• Exercise prompt
Among the lines below, restate word for word only those from the line with "camera: 120 degrees right, 5 degrees down" through the line with "(562, 612) = (156, 231): white", with both end lines kept.

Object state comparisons
····················

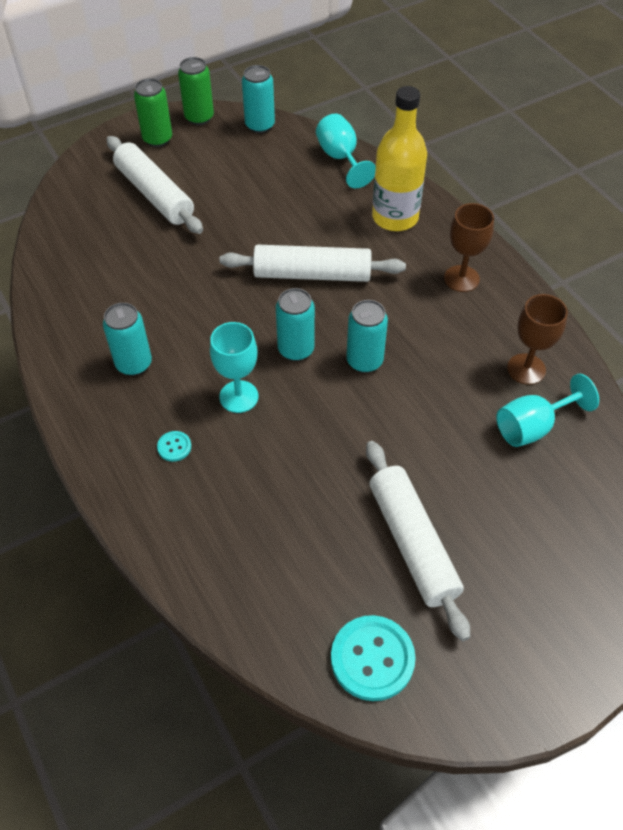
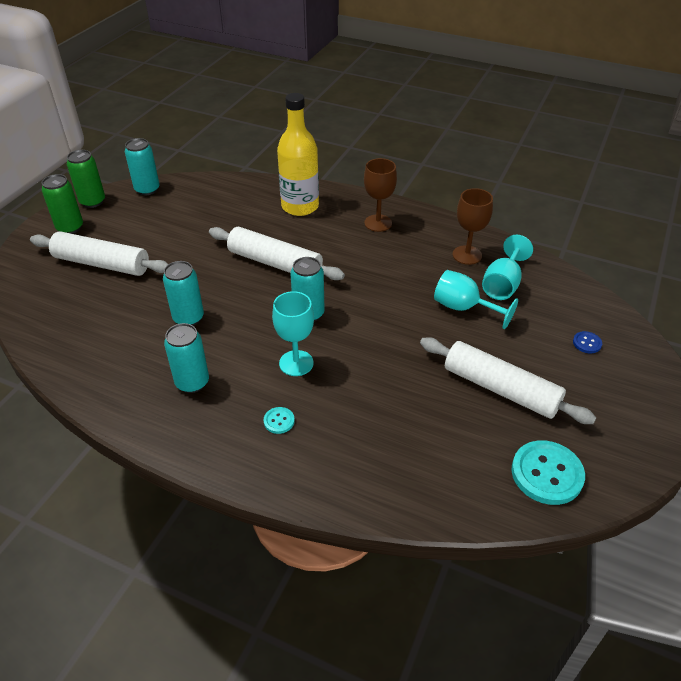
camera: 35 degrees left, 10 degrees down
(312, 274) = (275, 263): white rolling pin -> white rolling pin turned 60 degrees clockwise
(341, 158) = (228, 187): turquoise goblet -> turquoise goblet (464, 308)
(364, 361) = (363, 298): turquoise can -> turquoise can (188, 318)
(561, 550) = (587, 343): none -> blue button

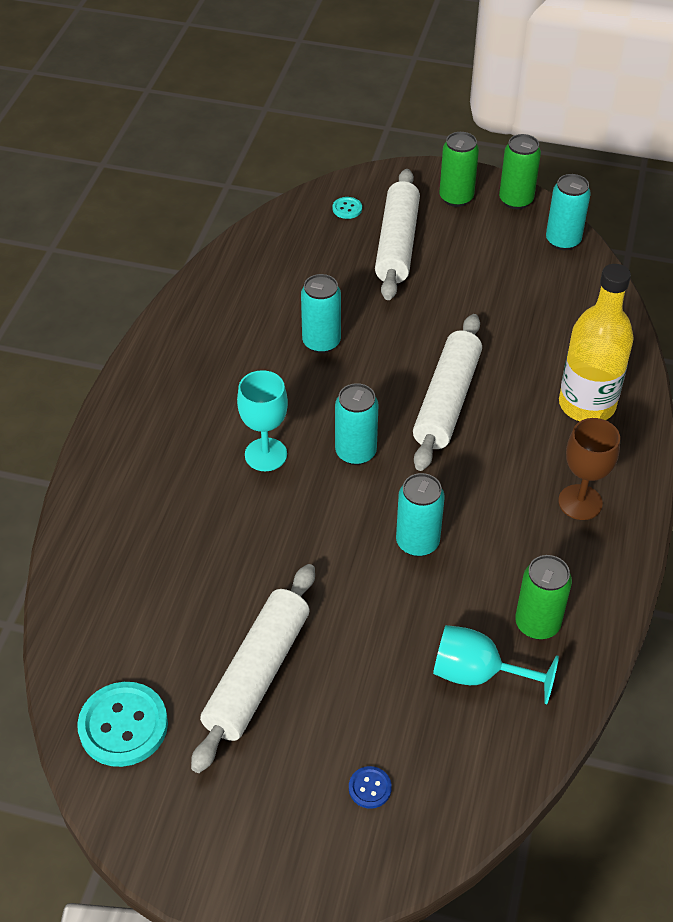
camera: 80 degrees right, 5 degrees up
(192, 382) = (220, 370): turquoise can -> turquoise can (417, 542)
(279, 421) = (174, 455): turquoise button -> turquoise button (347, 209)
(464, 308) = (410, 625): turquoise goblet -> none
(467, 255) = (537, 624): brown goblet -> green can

····················

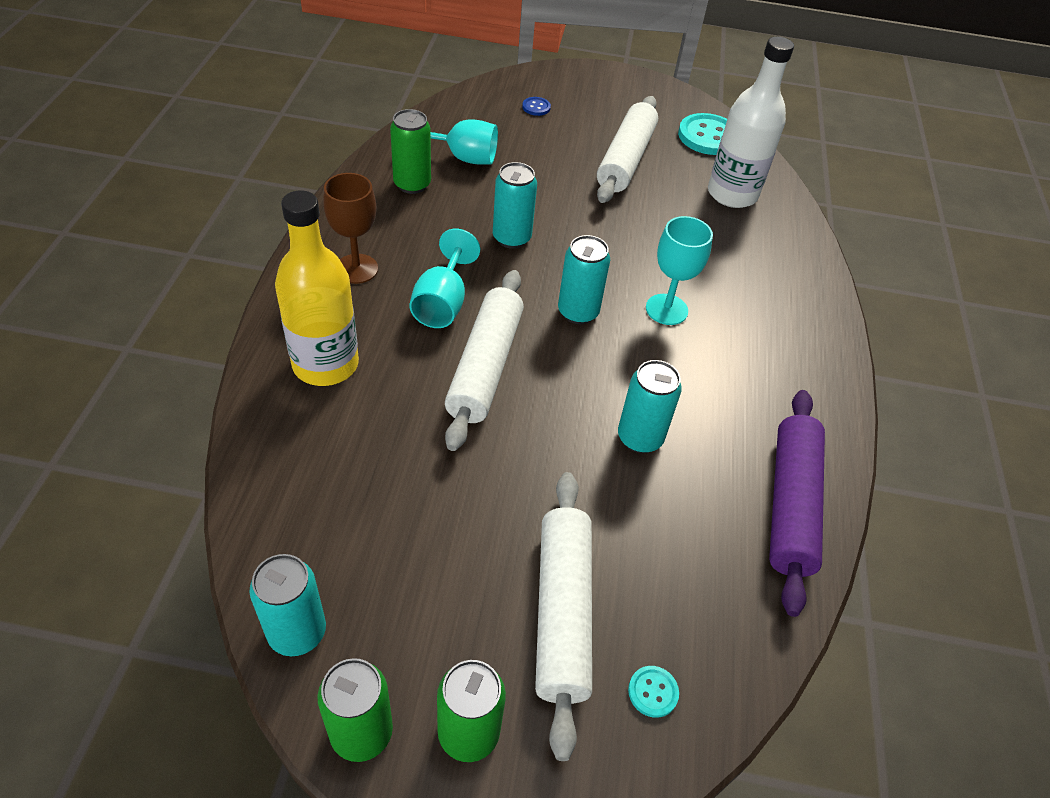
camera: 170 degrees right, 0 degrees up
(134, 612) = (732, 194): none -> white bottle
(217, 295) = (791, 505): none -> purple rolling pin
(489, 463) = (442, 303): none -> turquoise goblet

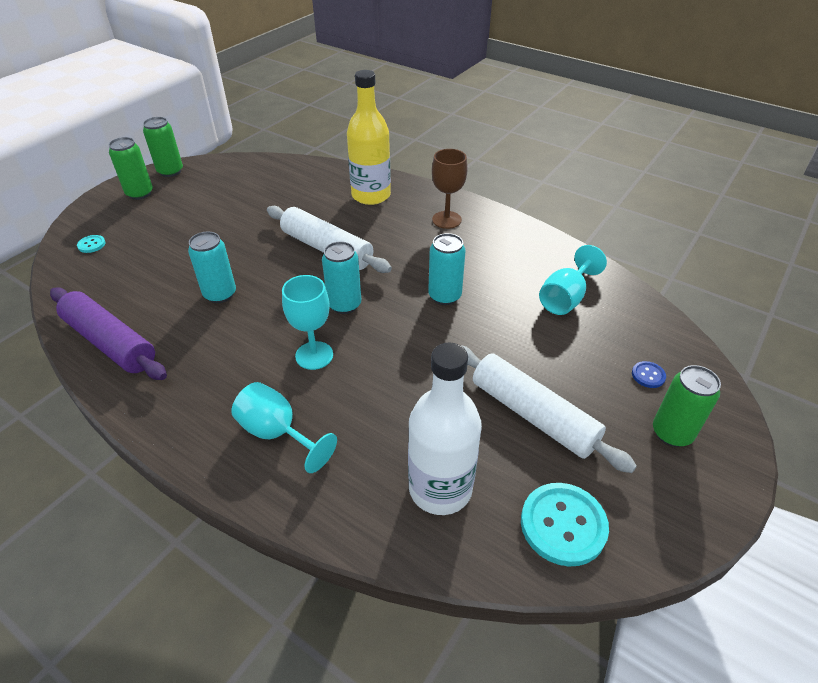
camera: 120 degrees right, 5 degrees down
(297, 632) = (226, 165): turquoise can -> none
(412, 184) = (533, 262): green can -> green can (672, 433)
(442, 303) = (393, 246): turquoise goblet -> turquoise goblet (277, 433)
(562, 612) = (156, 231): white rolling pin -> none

····················

• Task output
camera: 120 degrees right, 5 degrees down
(297, 632) = (226, 165): turquoise can -> none
(412, 184) = (533, 262): green can -> green can (672, 433)
(442, 303) = (393, 246): turquoise goblet -> turquoise goblet (277, 433)
(562, 612) = (156, 231): white rolling pin -> none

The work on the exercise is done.